→ **Problem to work on**: Quote exactly and only this range of lines in the data below: the line that holds "red arrow: moved 5 px up" to the line that holds "green triangle: moved 2 px left, 1 px up", both included.

→ **Stored data**:
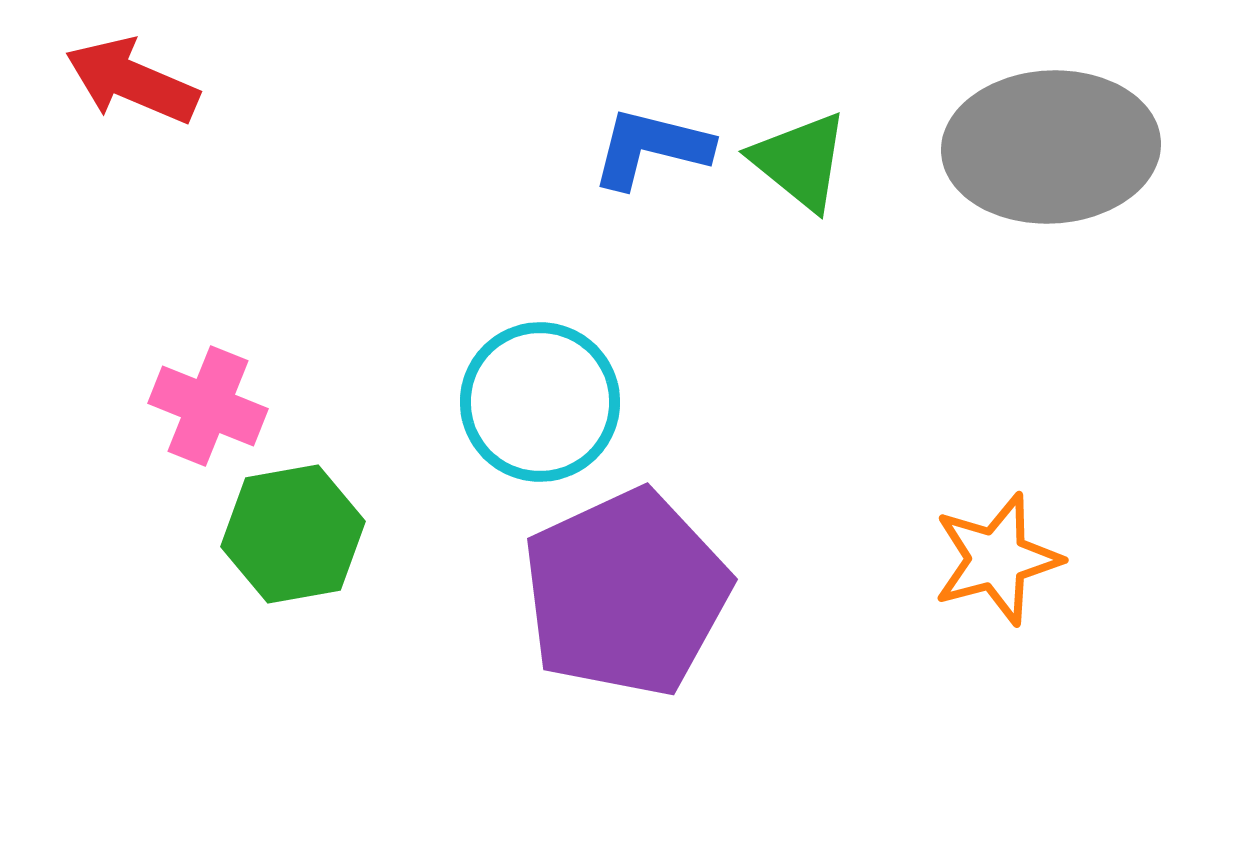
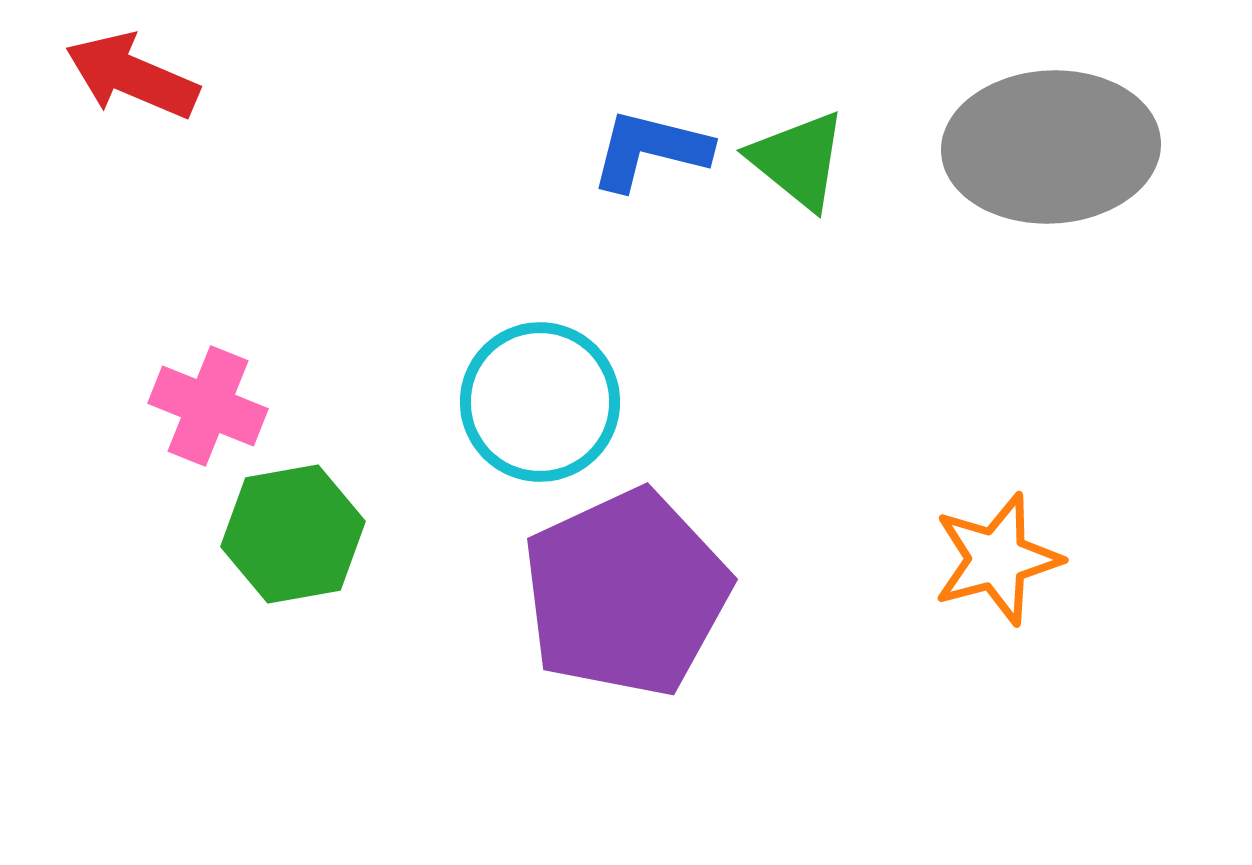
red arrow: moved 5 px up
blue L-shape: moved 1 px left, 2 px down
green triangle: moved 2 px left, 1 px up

* * *

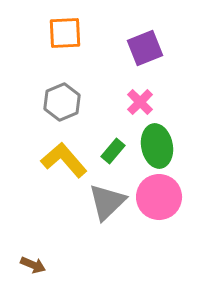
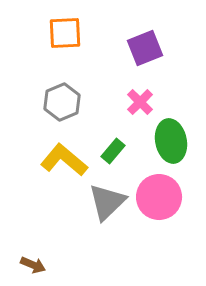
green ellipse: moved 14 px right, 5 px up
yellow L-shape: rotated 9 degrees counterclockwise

→ **Exercise solution**:
red arrow: moved 5 px up
blue L-shape: moved 1 px left, 2 px down
green triangle: moved 2 px left, 1 px up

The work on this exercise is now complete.